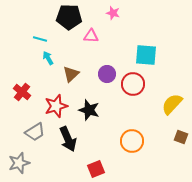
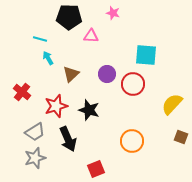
gray star: moved 16 px right, 5 px up
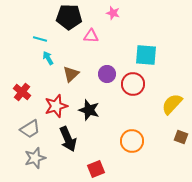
gray trapezoid: moved 5 px left, 3 px up
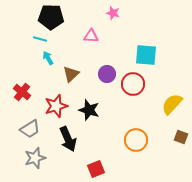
black pentagon: moved 18 px left
orange circle: moved 4 px right, 1 px up
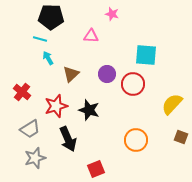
pink star: moved 1 px left, 1 px down
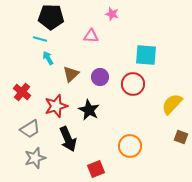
purple circle: moved 7 px left, 3 px down
black star: rotated 10 degrees clockwise
orange circle: moved 6 px left, 6 px down
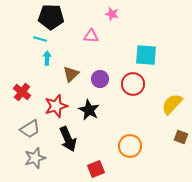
cyan arrow: moved 1 px left; rotated 32 degrees clockwise
purple circle: moved 2 px down
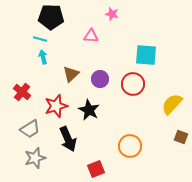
cyan arrow: moved 4 px left, 1 px up; rotated 16 degrees counterclockwise
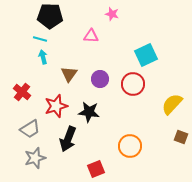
black pentagon: moved 1 px left, 1 px up
cyan square: rotated 30 degrees counterclockwise
brown triangle: moved 2 px left; rotated 12 degrees counterclockwise
black star: moved 2 px down; rotated 20 degrees counterclockwise
black arrow: rotated 45 degrees clockwise
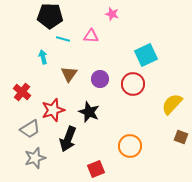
cyan line: moved 23 px right
red star: moved 3 px left, 4 px down
black star: rotated 15 degrees clockwise
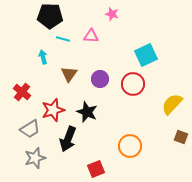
black star: moved 2 px left
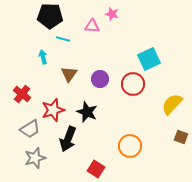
pink triangle: moved 1 px right, 10 px up
cyan square: moved 3 px right, 4 px down
red cross: moved 2 px down
red square: rotated 36 degrees counterclockwise
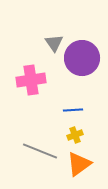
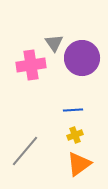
pink cross: moved 15 px up
gray line: moved 15 px left; rotated 72 degrees counterclockwise
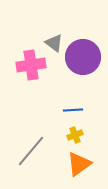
gray triangle: rotated 18 degrees counterclockwise
purple circle: moved 1 px right, 1 px up
gray line: moved 6 px right
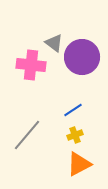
purple circle: moved 1 px left
pink cross: rotated 16 degrees clockwise
blue line: rotated 30 degrees counterclockwise
gray line: moved 4 px left, 16 px up
orange triangle: rotated 8 degrees clockwise
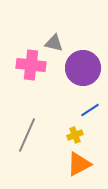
gray triangle: rotated 24 degrees counterclockwise
purple circle: moved 1 px right, 11 px down
blue line: moved 17 px right
gray line: rotated 16 degrees counterclockwise
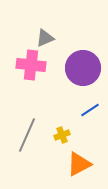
gray triangle: moved 9 px left, 5 px up; rotated 36 degrees counterclockwise
yellow cross: moved 13 px left
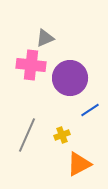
purple circle: moved 13 px left, 10 px down
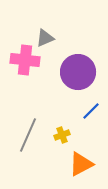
pink cross: moved 6 px left, 5 px up
purple circle: moved 8 px right, 6 px up
blue line: moved 1 px right, 1 px down; rotated 12 degrees counterclockwise
gray line: moved 1 px right
orange triangle: moved 2 px right
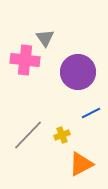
gray triangle: rotated 42 degrees counterclockwise
blue line: moved 2 px down; rotated 18 degrees clockwise
gray line: rotated 20 degrees clockwise
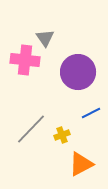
gray line: moved 3 px right, 6 px up
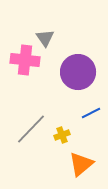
orange triangle: rotated 12 degrees counterclockwise
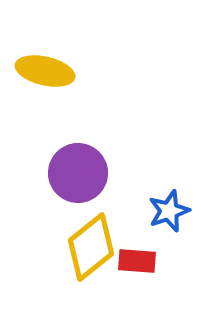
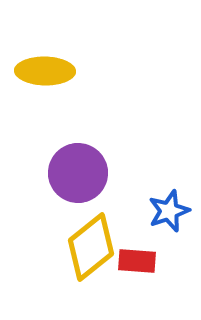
yellow ellipse: rotated 12 degrees counterclockwise
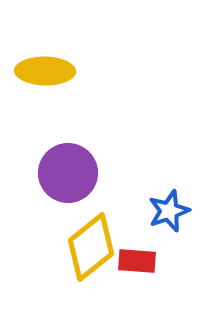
purple circle: moved 10 px left
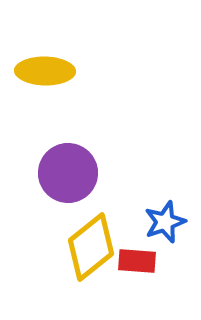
blue star: moved 4 px left, 11 px down
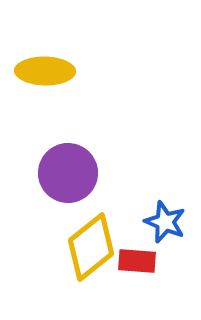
blue star: rotated 30 degrees counterclockwise
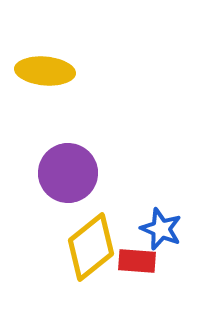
yellow ellipse: rotated 4 degrees clockwise
blue star: moved 4 px left, 7 px down
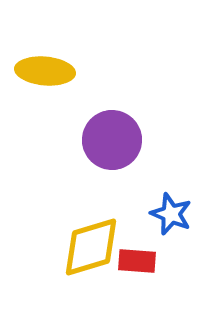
purple circle: moved 44 px right, 33 px up
blue star: moved 10 px right, 15 px up
yellow diamond: rotated 22 degrees clockwise
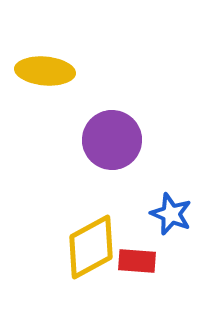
yellow diamond: rotated 12 degrees counterclockwise
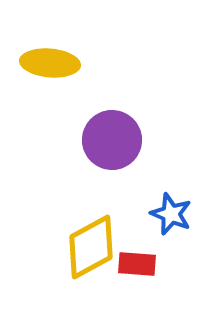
yellow ellipse: moved 5 px right, 8 px up
red rectangle: moved 3 px down
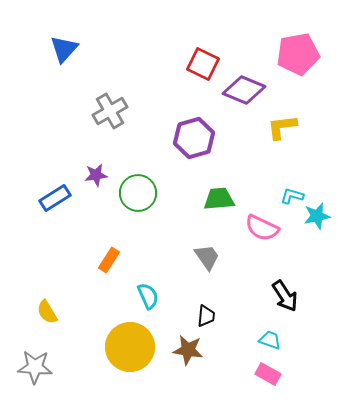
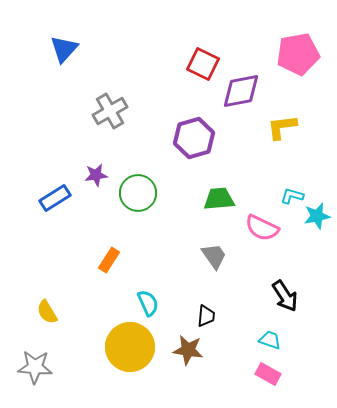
purple diamond: moved 3 px left, 1 px down; rotated 33 degrees counterclockwise
gray trapezoid: moved 7 px right, 1 px up
cyan semicircle: moved 7 px down
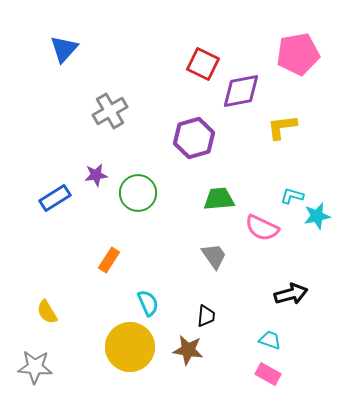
black arrow: moved 6 px right, 2 px up; rotated 72 degrees counterclockwise
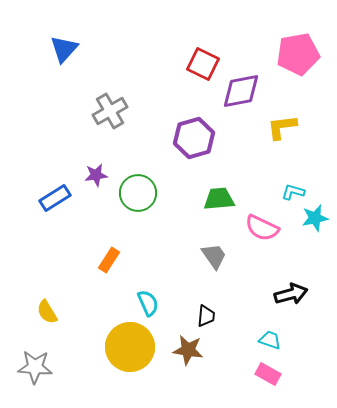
cyan L-shape: moved 1 px right, 4 px up
cyan star: moved 2 px left, 2 px down
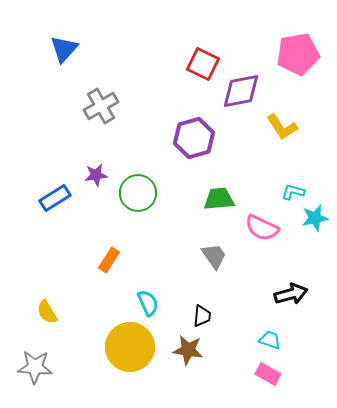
gray cross: moved 9 px left, 5 px up
yellow L-shape: rotated 116 degrees counterclockwise
black trapezoid: moved 4 px left
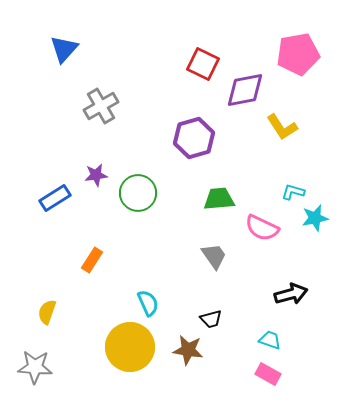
purple diamond: moved 4 px right, 1 px up
orange rectangle: moved 17 px left
yellow semicircle: rotated 50 degrees clockwise
black trapezoid: moved 9 px right, 3 px down; rotated 70 degrees clockwise
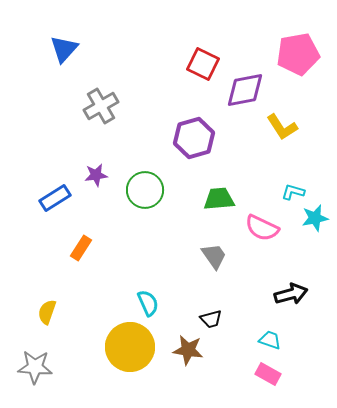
green circle: moved 7 px right, 3 px up
orange rectangle: moved 11 px left, 12 px up
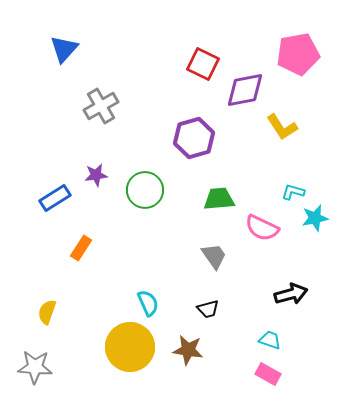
black trapezoid: moved 3 px left, 10 px up
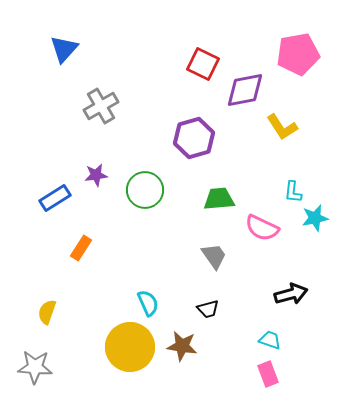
cyan L-shape: rotated 100 degrees counterclockwise
brown star: moved 6 px left, 4 px up
pink rectangle: rotated 40 degrees clockwise
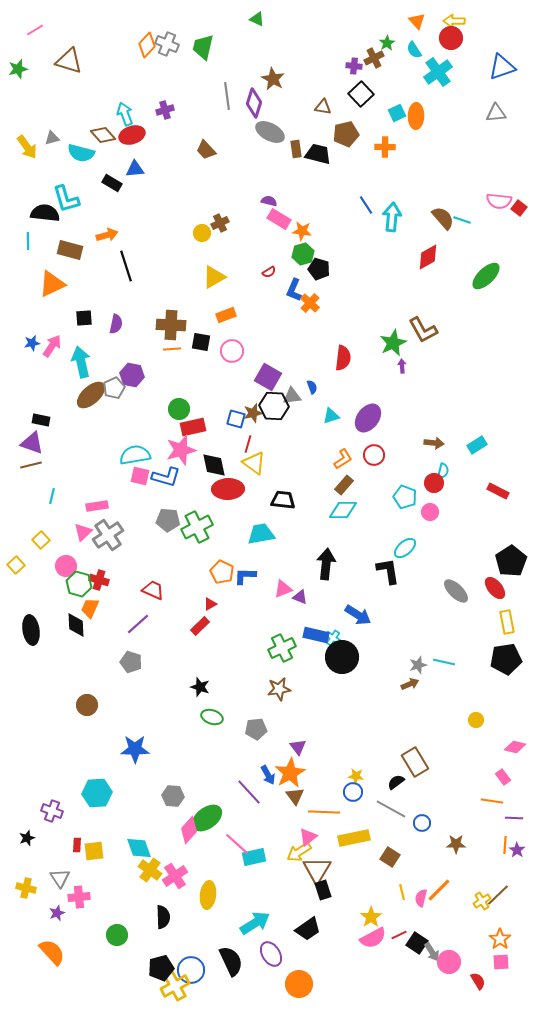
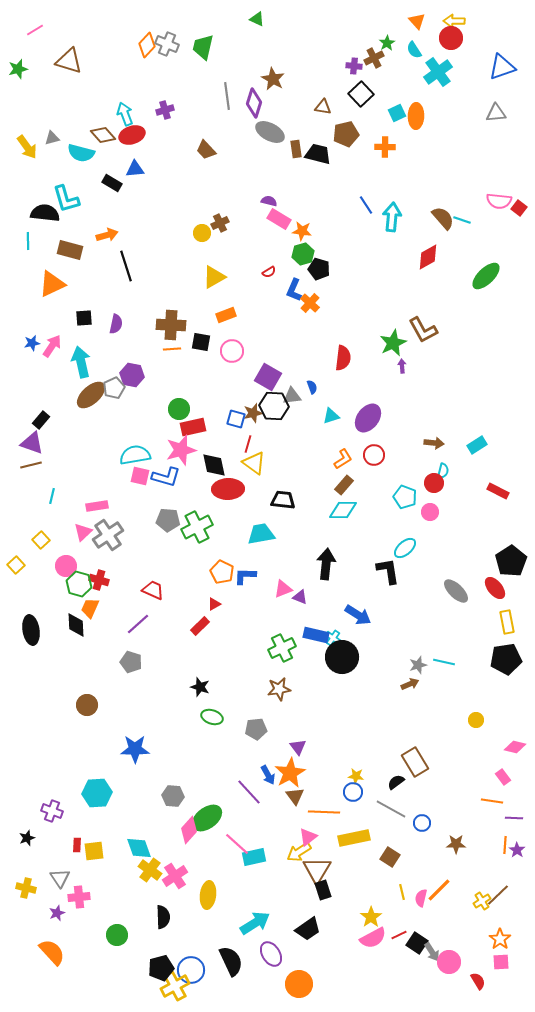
black rectangle at (41, 420): rotated 60 degrees counterclockwise
red triangle at (210, 604): moved 4 px right
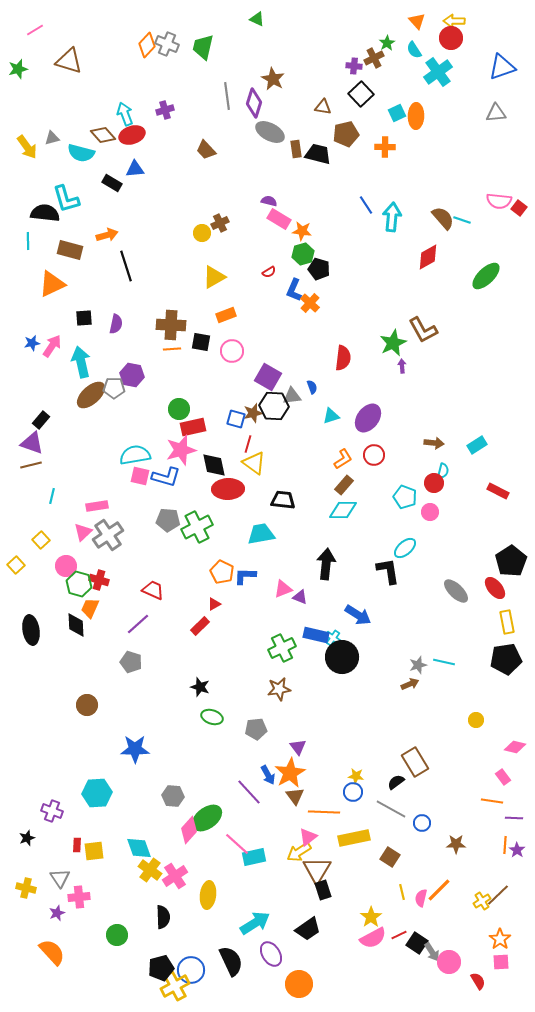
gray pentagon at (114, 388): rotated 25 degrees clockwise
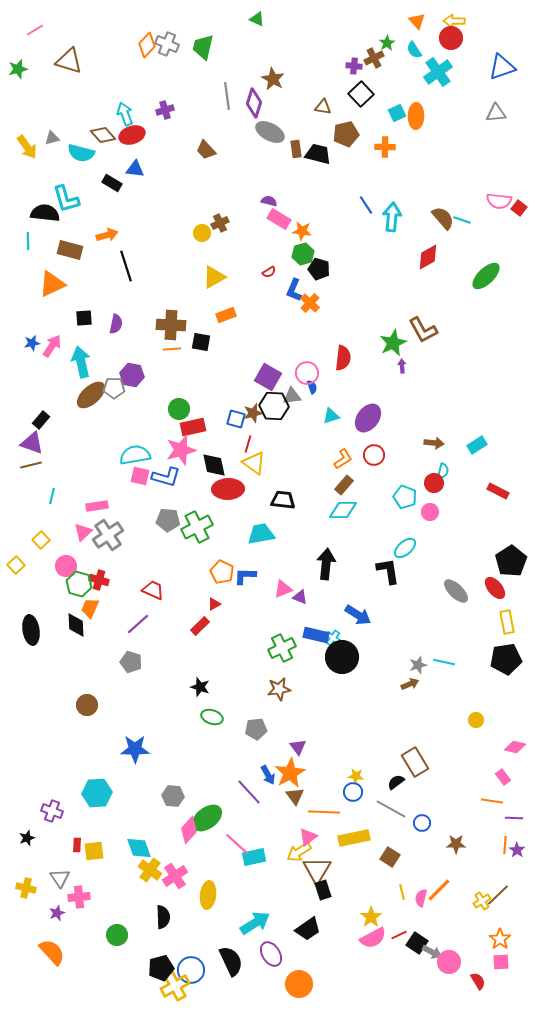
blue triangle at (135, 169): rotated 12 degrees clockwise
pink circle at (232, 351): moved 75 px right, 22 px down
gray arrow at (432, 952): rotated 30 degrees counterclockwise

┄┄┄┄┄┄┄┄┄┄

**제시된 과제:** "black trapezoid: moved 3 px left, 10 px up"이 들어 있는 줄에서 시작하여 맨 마지막 줄에서 끝나는 부분을 한 글자도 바꾸지 말고 그대로 출력하시오. 단, 그림을 나타내는 줄은 답에서 빼시오.

**답안:**
black trapezoid: moved 3 px left, 10 px up
cyan L-shape: rotated 100 degrees counterclockwise
brown star: moved 6 px left, 4 px up
pink rectangle: rotated 40 degrees clockwise
black rectangle at (41, 420): rotated 60 degrees counterclockwise
red triangle at (210, 604): moved 4 px right
gray pentagon at (114, 388): rotated 25 degrees clockwise
blue triangle at (135, 169): rotated 12 degrees clockwise
pink circle at (232, 351): moved 75 px right, 22 px down
gray arrow at (432, 952): rotated 30 degrees counterclockwise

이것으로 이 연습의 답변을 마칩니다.